**Exercise instructions:**
For this exercise, write out exactly the lines of the material from the one containing "515,691,579,759 to 227,181,260,220" through the end, both ends included, and nothing more.

**Dataset content:**
○ ○ ○ ○ ○

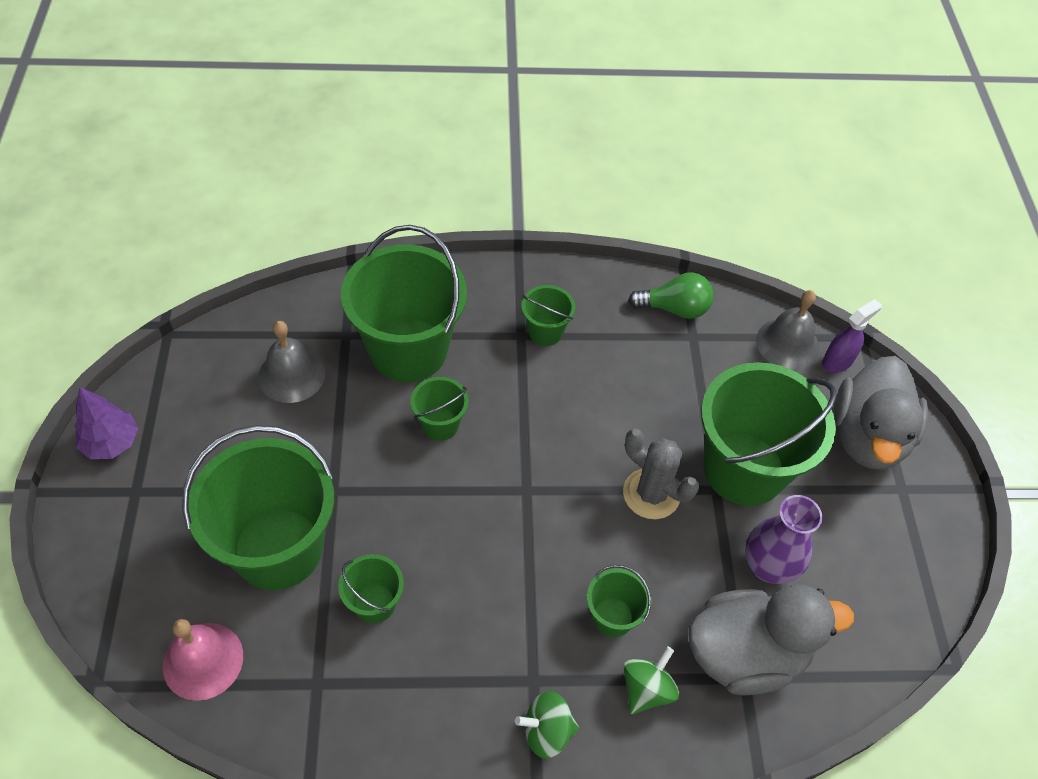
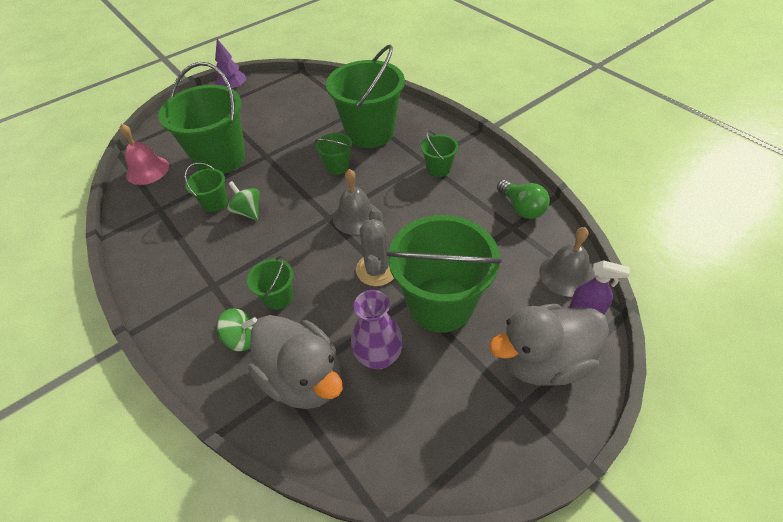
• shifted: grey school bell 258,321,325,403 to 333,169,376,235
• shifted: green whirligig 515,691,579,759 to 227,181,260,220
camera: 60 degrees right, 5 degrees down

○ ○ ○ ○ ○

**Your solution:**
• shifted: green whirligig 515,691,579,759 to 227,181,260,220
camera: 60 degrees right, 5 degrees down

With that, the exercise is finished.